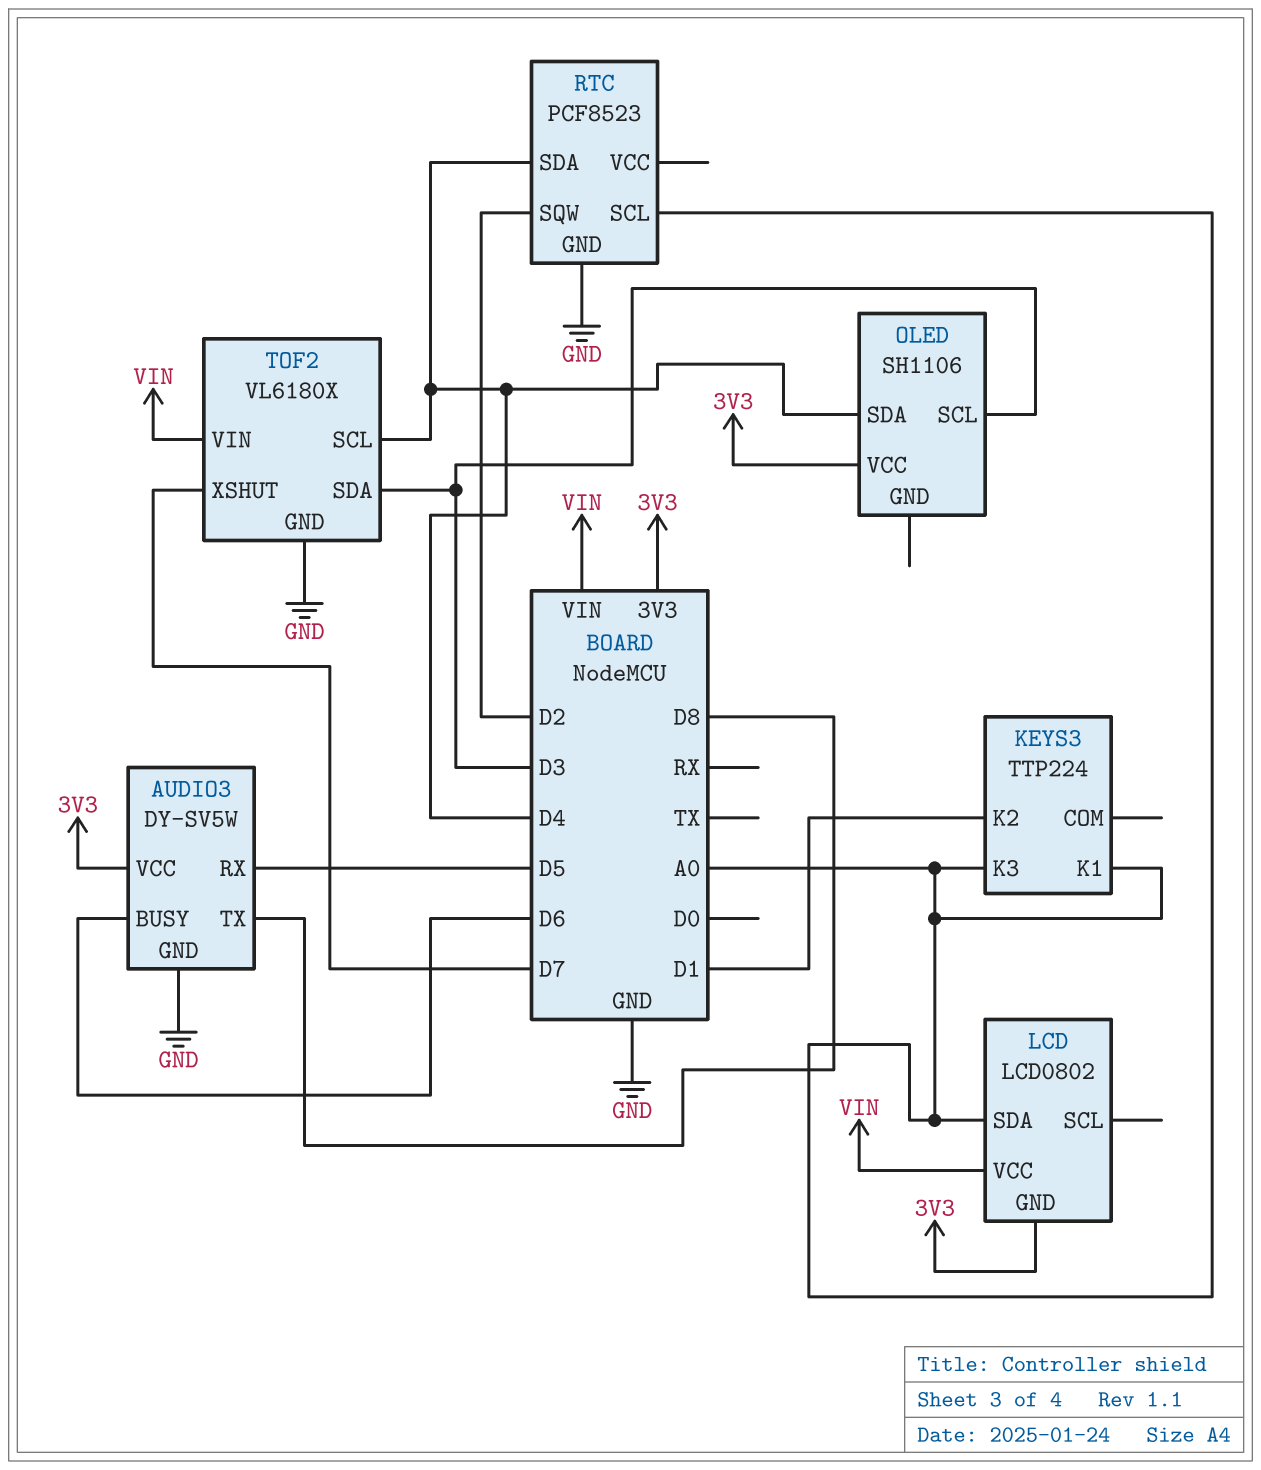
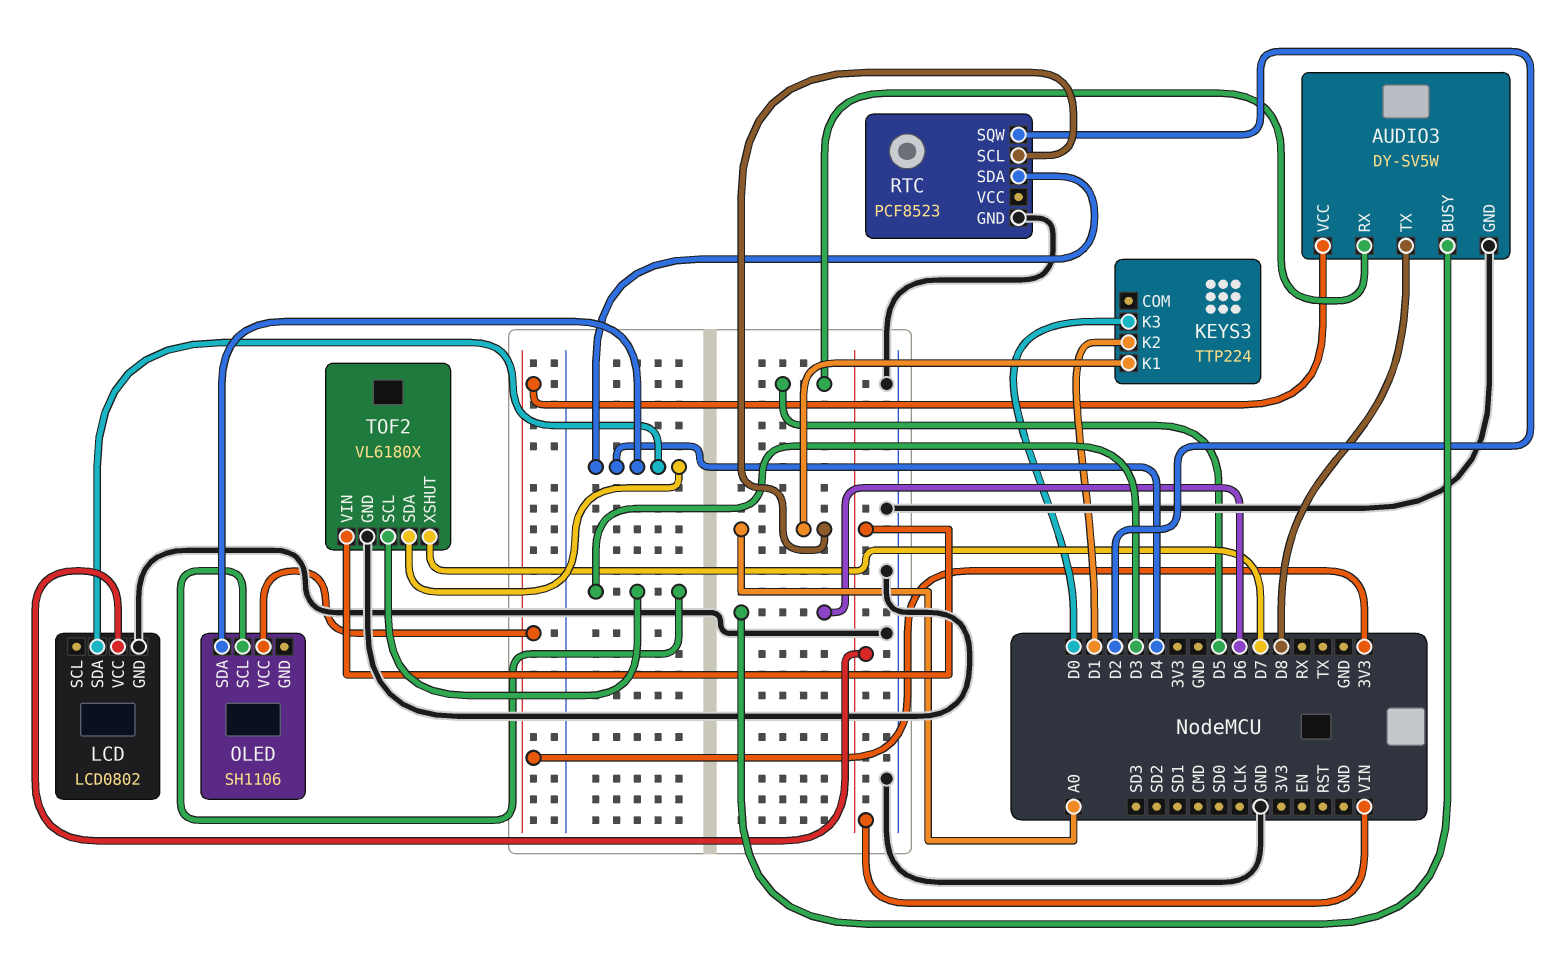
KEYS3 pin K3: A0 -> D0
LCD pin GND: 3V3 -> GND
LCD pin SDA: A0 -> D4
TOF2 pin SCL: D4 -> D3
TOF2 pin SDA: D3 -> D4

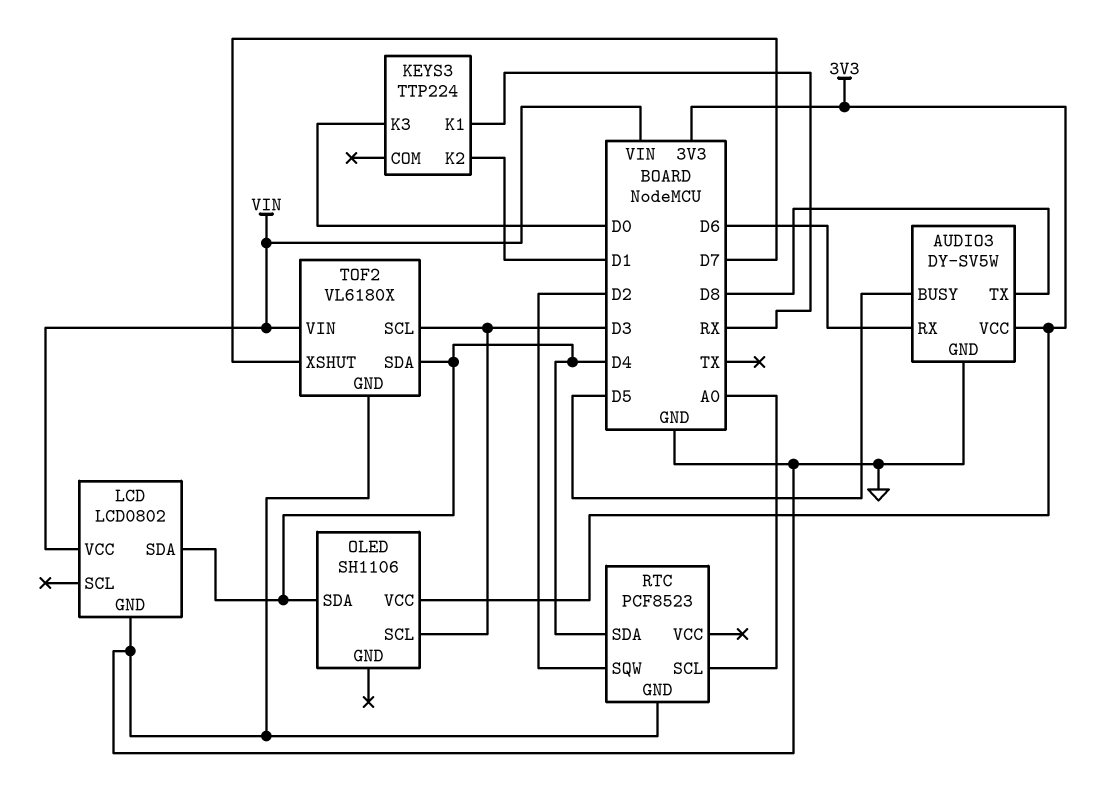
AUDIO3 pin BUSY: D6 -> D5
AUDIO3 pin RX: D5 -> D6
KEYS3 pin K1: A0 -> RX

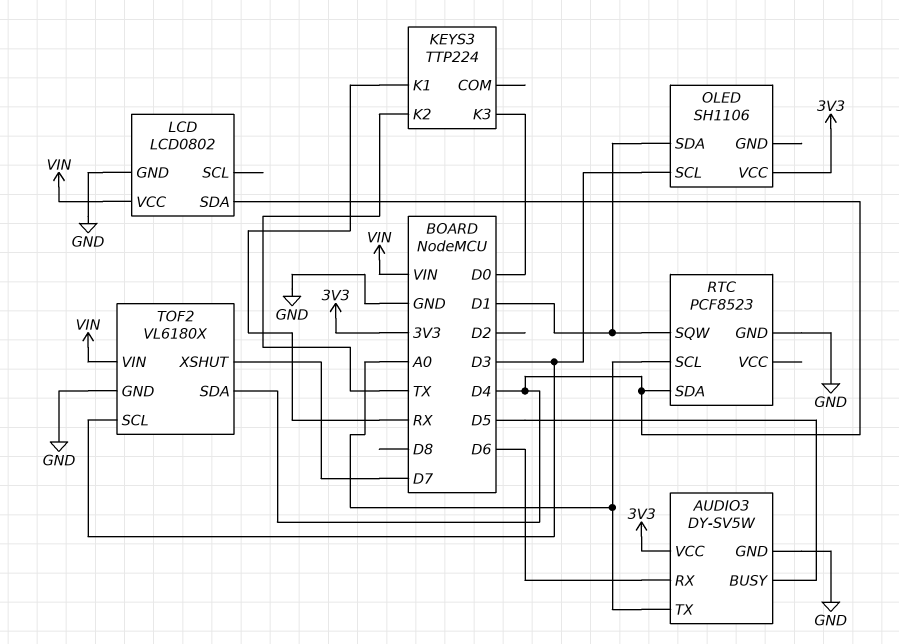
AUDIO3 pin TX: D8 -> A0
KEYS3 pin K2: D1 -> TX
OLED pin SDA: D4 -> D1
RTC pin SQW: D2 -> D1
▬▬▬▬▬▬
_What you should do_.
Please write out the lines above, beginning at the line with "KEYS3 pin K1: A0 -> RX" and ending at the last line of the records, exactly as they appear and without pictures.

_Exercise result_.
KEYS3 pin K1: A0 -> RX

AUDIO3 pin TX: D8 -> A0
KEYS3 pin K2: D1 -> TX
OLED pin SDA: D4 -> D1
RTC pin SQW: D2 -> D1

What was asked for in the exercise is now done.